§ **Assigned task**:
Your answer should consist only of the lines below from the one with "camera (ash-grey) [701,239]" through the one with "camera: 20 degrees left, 5 degrees up", copied exactly.

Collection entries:
= = = = = = =
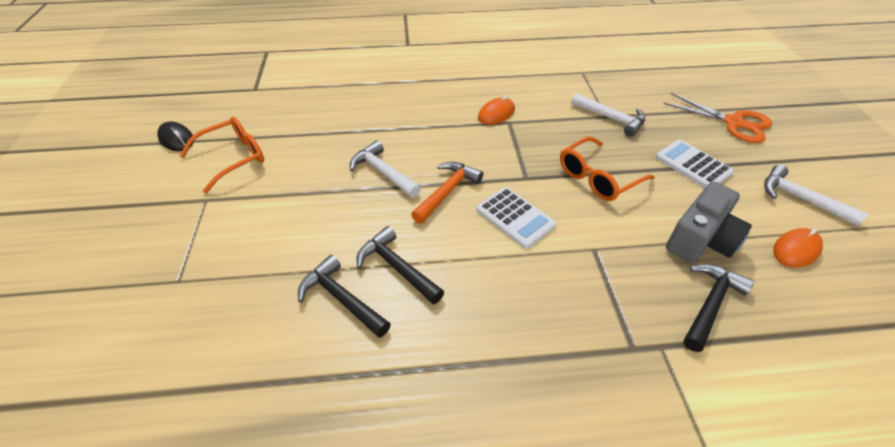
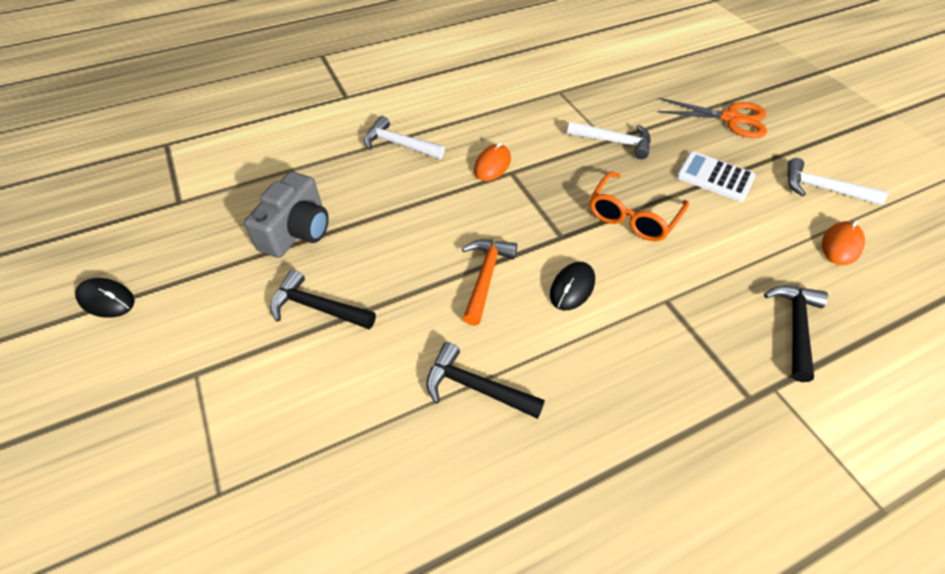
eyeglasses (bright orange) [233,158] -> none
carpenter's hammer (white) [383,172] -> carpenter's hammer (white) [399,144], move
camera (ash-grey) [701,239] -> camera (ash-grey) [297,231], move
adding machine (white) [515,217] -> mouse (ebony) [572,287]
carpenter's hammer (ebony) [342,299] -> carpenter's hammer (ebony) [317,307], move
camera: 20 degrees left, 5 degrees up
= = = = = = =
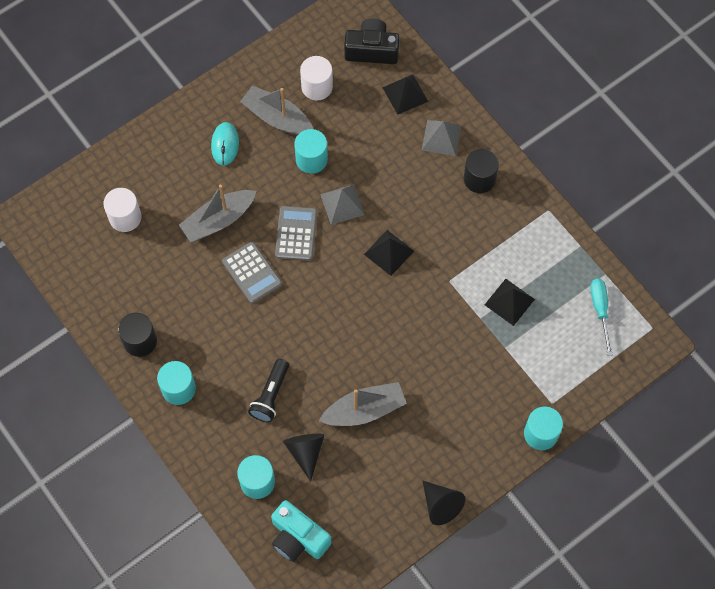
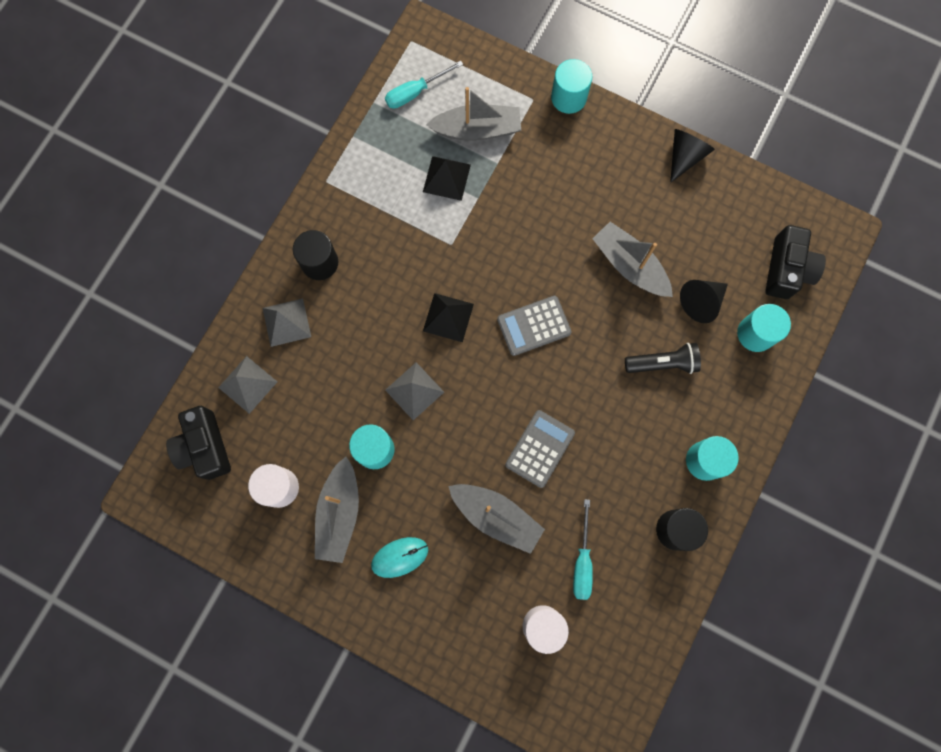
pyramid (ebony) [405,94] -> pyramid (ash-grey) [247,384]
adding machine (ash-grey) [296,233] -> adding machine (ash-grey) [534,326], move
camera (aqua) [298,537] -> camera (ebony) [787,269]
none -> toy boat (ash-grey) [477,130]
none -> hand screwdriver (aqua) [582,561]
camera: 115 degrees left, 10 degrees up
= = = = = = =
§ **Answer section**:
camera (ash-grey) [701,239] -> camera (ash-grey) [297,231], move
adding machine (white) [515,217] -> mouse (ebony) [572,287]
carpenter's hammer (ebony) [342,299] -> carpenter's hammer (ebony) [317,307], move
camera: 20 degrees left, 5 degrees up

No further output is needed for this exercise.